::: Data shown
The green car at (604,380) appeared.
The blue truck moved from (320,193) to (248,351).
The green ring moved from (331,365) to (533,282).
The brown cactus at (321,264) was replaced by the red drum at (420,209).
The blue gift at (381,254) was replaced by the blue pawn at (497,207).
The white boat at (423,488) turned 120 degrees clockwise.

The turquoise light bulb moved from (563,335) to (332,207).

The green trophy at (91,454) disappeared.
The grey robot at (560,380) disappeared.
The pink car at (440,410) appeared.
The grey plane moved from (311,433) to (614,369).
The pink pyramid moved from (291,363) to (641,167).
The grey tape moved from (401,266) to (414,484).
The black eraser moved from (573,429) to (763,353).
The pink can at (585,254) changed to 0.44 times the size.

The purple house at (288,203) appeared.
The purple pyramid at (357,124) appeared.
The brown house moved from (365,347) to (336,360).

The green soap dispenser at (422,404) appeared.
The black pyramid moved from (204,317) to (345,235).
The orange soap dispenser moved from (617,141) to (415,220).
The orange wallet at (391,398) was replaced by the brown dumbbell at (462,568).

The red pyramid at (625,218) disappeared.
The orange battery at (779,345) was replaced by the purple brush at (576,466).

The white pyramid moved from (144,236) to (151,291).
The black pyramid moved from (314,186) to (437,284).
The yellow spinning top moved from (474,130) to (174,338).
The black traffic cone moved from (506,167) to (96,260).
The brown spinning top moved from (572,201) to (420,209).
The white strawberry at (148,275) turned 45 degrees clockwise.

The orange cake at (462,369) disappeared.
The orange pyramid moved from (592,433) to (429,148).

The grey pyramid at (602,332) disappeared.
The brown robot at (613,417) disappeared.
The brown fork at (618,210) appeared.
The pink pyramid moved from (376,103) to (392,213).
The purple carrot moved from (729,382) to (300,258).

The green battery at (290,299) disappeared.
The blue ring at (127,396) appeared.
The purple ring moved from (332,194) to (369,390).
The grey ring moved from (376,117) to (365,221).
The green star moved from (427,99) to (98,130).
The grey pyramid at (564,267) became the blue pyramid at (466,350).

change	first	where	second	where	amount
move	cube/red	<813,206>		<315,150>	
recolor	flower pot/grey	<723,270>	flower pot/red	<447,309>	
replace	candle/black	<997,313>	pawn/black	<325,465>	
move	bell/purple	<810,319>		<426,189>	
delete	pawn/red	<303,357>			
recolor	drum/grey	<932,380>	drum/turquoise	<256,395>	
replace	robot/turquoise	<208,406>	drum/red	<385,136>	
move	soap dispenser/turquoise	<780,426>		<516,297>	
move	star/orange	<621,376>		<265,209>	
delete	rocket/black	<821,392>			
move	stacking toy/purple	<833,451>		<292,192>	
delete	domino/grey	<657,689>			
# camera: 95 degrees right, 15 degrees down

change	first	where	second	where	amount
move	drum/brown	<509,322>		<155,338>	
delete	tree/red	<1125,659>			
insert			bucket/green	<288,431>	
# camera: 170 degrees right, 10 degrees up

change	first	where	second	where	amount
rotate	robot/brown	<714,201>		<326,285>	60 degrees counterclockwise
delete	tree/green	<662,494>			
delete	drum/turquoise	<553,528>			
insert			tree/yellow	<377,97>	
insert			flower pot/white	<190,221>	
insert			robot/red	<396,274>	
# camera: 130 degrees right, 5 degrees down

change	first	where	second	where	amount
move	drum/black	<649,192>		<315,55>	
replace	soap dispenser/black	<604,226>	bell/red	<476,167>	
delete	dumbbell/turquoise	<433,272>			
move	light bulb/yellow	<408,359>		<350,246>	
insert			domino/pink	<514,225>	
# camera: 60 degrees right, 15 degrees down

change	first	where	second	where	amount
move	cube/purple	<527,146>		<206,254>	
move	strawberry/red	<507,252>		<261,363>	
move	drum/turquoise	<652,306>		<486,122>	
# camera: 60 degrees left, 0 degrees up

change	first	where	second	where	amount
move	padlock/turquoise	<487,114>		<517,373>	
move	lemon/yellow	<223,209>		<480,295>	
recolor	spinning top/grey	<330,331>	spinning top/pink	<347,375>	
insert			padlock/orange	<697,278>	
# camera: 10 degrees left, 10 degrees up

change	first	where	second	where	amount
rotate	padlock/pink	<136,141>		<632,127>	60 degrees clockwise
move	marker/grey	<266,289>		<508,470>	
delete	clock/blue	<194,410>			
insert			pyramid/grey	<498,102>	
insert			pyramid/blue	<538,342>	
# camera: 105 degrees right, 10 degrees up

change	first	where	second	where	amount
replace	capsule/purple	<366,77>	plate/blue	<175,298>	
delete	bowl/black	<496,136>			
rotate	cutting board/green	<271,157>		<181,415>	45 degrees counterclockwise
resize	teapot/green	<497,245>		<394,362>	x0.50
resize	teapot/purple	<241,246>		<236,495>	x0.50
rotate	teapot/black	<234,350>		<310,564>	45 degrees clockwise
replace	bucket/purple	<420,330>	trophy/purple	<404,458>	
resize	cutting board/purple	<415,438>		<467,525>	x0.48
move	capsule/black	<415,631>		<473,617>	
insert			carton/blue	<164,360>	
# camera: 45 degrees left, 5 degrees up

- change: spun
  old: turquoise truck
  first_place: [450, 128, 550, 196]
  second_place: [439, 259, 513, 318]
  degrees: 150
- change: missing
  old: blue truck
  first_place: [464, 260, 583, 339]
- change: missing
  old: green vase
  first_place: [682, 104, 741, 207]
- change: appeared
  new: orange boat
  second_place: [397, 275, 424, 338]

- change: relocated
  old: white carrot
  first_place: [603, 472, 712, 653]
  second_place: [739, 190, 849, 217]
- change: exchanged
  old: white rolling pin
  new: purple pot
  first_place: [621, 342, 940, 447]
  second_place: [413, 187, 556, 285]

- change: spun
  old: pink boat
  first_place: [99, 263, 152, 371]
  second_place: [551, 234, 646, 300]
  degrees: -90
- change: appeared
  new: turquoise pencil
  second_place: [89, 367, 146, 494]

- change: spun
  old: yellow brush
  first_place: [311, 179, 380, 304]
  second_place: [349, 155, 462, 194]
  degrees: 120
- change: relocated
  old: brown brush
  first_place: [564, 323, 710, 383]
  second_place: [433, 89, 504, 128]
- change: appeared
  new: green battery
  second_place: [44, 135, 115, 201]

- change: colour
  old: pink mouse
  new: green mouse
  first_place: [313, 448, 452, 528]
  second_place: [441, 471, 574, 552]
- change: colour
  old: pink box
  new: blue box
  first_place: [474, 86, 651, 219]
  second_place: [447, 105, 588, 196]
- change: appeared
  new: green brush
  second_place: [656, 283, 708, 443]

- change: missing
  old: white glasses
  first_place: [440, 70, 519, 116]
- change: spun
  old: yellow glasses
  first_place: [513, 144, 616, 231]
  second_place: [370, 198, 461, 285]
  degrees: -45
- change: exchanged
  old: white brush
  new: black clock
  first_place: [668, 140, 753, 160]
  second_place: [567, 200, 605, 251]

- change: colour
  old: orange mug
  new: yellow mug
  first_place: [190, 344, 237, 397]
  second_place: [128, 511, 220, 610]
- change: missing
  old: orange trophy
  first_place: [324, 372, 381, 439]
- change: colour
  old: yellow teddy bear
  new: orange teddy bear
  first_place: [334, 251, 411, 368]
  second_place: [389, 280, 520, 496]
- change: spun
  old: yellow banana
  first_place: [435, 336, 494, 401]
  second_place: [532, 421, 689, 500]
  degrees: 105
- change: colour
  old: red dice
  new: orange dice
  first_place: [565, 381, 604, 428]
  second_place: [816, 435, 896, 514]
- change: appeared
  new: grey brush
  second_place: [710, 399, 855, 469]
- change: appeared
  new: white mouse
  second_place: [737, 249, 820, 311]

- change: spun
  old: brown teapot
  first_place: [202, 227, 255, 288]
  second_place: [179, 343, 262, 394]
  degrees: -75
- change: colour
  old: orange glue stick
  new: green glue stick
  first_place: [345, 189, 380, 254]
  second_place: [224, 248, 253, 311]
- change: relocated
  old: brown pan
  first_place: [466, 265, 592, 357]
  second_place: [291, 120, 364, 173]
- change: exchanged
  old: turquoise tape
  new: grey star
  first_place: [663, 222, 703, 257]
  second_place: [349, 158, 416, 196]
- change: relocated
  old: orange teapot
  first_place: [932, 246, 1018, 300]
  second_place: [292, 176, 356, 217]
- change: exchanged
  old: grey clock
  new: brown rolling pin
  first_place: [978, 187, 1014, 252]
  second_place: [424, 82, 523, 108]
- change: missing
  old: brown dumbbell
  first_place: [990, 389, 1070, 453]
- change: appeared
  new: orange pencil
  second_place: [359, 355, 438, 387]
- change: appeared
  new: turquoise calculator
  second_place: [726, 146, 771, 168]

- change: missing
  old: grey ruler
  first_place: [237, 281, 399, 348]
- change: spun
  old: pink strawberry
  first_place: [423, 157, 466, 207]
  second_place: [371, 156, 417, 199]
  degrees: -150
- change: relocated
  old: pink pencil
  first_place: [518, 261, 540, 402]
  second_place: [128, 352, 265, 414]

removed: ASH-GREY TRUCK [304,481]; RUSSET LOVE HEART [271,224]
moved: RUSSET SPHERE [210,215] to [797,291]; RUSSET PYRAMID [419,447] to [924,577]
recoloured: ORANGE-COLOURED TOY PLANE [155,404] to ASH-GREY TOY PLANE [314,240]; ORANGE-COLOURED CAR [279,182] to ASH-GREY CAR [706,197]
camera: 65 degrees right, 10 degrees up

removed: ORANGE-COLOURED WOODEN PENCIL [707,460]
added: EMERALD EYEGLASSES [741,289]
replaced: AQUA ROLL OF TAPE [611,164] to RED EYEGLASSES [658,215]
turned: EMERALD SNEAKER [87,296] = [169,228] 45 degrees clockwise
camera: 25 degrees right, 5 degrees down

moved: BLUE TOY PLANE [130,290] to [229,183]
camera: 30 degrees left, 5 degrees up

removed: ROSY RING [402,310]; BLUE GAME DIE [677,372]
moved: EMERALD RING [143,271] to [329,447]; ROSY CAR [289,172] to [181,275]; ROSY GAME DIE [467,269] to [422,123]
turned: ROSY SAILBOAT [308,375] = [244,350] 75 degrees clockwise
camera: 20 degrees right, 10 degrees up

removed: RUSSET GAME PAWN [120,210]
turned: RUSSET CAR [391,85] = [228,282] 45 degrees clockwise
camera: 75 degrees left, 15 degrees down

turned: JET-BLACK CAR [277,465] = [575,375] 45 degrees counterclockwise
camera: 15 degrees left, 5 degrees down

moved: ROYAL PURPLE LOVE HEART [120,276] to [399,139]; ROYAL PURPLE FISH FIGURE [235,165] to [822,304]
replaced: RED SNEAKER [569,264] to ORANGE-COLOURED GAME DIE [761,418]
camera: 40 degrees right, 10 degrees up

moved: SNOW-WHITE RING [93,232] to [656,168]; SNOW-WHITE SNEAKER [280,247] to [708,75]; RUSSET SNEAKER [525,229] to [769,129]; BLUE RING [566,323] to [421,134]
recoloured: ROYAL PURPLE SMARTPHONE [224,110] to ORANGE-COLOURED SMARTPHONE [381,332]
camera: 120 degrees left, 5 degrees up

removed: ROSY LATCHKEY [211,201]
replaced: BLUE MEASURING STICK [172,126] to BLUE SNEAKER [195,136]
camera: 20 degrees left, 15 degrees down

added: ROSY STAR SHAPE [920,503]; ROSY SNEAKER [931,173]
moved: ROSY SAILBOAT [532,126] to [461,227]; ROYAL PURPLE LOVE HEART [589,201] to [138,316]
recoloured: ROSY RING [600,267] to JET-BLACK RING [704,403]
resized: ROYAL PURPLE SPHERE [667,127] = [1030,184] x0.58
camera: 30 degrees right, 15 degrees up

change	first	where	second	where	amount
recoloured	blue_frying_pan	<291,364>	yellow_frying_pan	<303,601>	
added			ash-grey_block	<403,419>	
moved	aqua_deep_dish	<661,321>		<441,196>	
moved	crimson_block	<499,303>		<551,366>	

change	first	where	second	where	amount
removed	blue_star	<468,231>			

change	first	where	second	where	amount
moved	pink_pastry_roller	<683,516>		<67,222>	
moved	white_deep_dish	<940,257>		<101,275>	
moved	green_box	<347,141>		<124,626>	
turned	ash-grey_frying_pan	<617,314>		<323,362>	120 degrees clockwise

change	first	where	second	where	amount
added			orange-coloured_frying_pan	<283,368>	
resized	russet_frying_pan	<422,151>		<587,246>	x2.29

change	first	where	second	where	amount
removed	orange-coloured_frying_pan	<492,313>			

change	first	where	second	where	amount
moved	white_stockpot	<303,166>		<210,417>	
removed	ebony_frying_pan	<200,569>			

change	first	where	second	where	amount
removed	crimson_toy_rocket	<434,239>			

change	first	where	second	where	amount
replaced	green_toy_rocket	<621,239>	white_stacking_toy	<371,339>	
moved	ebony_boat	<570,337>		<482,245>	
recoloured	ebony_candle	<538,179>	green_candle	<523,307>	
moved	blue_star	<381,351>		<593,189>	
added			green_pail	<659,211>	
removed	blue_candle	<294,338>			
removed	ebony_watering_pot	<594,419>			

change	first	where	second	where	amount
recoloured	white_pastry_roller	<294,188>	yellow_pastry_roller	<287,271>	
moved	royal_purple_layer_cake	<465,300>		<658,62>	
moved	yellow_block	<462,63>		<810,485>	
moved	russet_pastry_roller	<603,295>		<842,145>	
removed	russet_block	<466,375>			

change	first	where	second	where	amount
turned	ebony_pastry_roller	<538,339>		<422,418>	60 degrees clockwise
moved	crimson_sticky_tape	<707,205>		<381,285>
::::::
To do: Can you write out the lines above, from the first one through the one containing "The blue gift", exactly as they appear and nothing more?

Answer box:
The green car at (604,380) appeared.
The blue truck moved from (320,193) to (248,351).
The green ring moved from (331,365) to (533,282).
The brown cactus at (321,264) was replaced by the red drum at (420,209).
The blue gift at (381,254) was replaced by the blue pawn at (497,207).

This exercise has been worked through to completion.